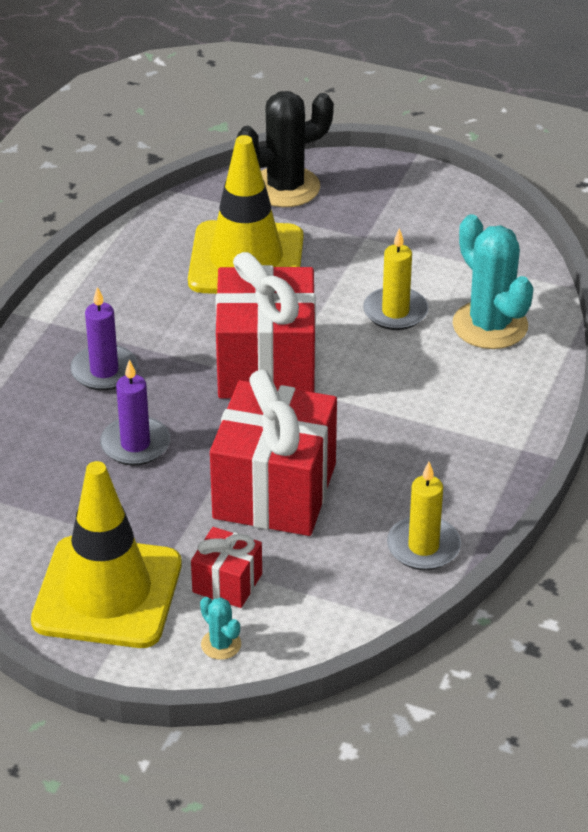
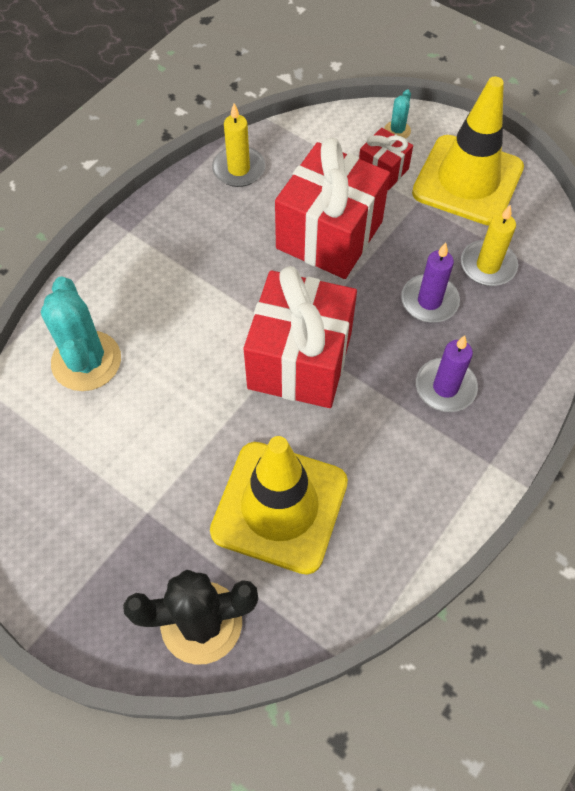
camera: 165 degrees left, 20 degrees up
(221, 644) = (397, 131): turquoise cactus -> turquoise cactus turned 45 degrees clockwise
(395, 312) = (162, 398): yellow candle -> yellow candle (488, 265)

-------

> _AIM OF THE TASK_
Write out the data exactly, and exclude every picture it holds.

> _TASK SOLUTION_
camera: 165 degrees left, 20 degrees up
(221, 644) = (397, 131): turquoise cactus -> turquoise cactus turned 45 degrees clockwise
(395, 312) = (162, 398): yellow candle -> yellow candle (488, 265)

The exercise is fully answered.